◆ DO THIS
From the listing below, keep only the lines that contain the string "italic", treating uppercase and lowercase letters as distinct.

◆ INFORMATION PROVIDED

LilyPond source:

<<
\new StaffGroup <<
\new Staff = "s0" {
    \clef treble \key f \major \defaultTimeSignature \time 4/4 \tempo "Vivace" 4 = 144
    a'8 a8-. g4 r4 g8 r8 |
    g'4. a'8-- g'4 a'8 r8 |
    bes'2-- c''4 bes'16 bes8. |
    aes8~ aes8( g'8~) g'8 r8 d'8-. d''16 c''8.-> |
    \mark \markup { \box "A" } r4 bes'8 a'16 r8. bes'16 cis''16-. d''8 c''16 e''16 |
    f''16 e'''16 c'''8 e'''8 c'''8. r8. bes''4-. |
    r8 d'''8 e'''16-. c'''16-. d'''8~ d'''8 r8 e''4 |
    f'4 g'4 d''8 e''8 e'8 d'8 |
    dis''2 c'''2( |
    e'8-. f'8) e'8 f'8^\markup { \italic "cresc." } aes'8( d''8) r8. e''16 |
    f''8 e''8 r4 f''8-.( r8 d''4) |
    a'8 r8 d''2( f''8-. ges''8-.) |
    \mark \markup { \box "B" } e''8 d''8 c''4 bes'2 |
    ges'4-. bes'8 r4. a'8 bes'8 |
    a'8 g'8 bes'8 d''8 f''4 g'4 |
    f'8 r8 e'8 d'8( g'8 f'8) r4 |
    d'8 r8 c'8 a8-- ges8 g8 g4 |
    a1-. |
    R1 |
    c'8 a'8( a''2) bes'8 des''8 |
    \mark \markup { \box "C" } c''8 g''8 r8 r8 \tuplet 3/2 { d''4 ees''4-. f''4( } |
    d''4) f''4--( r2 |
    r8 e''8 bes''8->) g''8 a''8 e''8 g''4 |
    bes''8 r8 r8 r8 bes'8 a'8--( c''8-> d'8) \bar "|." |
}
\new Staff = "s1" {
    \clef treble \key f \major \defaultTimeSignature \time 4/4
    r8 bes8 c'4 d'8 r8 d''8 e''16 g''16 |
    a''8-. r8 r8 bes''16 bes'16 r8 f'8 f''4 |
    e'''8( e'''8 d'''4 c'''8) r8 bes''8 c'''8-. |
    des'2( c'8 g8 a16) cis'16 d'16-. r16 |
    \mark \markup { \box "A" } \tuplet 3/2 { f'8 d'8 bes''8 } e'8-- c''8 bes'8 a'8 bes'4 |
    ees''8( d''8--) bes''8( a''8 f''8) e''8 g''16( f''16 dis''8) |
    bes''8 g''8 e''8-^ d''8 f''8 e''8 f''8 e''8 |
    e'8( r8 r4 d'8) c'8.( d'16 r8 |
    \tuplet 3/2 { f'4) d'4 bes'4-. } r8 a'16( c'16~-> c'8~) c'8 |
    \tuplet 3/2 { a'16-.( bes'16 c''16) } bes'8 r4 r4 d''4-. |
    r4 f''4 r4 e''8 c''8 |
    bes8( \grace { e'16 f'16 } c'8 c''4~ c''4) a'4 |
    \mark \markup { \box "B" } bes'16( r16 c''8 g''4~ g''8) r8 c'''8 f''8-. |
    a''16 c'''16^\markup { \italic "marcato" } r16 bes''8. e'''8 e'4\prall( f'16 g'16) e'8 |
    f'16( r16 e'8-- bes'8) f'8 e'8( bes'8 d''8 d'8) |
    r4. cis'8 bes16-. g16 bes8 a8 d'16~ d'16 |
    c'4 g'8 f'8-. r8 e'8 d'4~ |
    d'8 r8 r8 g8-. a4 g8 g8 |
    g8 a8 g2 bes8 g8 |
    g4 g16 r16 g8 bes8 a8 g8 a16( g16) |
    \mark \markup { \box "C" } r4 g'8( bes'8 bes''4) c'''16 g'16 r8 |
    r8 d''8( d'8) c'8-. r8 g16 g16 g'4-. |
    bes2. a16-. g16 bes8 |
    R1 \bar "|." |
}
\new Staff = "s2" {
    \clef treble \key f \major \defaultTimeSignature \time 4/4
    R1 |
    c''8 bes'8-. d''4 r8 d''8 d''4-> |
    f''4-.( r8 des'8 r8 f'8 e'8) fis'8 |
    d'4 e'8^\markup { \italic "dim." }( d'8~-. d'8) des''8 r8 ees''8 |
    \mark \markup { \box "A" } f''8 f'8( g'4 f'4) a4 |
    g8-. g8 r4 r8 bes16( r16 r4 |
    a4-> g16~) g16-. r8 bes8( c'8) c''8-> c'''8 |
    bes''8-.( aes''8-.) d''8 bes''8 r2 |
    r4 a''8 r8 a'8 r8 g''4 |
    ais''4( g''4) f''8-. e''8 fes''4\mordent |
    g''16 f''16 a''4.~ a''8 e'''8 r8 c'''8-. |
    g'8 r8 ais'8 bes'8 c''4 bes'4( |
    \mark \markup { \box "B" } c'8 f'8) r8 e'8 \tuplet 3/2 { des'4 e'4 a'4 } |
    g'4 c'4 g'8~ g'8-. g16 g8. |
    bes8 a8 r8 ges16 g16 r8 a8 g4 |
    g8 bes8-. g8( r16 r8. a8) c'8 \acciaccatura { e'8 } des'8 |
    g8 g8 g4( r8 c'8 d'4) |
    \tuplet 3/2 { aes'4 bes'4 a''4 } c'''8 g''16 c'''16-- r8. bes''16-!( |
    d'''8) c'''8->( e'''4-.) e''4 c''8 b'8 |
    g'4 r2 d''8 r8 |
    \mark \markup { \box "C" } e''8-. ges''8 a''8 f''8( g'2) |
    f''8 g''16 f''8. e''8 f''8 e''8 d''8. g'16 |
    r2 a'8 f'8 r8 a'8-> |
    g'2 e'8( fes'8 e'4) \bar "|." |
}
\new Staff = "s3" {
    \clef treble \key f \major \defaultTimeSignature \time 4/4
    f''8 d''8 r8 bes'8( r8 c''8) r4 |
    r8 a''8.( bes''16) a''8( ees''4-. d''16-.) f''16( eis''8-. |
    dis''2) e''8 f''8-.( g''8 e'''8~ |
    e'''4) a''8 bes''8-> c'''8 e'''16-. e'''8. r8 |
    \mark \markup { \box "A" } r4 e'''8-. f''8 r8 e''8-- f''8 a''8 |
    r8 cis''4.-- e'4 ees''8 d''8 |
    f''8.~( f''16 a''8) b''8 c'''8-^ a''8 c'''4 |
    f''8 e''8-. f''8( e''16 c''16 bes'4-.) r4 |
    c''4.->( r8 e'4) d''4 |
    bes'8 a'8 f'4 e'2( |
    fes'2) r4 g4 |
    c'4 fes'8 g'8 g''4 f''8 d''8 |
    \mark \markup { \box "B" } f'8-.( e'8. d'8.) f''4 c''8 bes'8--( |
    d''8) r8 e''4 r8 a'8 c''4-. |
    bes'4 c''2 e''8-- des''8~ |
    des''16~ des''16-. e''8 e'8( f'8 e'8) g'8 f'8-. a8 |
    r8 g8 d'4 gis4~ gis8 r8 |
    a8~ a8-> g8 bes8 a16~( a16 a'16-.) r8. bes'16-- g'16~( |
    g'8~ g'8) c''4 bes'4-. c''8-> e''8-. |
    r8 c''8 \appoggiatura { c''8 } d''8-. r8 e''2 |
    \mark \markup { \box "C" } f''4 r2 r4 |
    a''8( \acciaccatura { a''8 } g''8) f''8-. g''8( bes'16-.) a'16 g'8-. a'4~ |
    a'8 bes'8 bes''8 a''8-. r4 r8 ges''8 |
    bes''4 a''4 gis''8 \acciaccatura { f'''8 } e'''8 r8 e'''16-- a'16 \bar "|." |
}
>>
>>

◆ RESULT
    e'8-. f'8) e'8 f'8^\markup { \italic "cresc." } aes'8( d''8) r8. e''16 |
    a''16 c'''16^\markup { \italic "marcato" } r16 bes''8. e'''8 e'4\prall( f'16 g'16) e'8 |
    d'4 e'8^\markup { \italic "dim." }( d'8~-. d'8) des''8 r8 ees''8 |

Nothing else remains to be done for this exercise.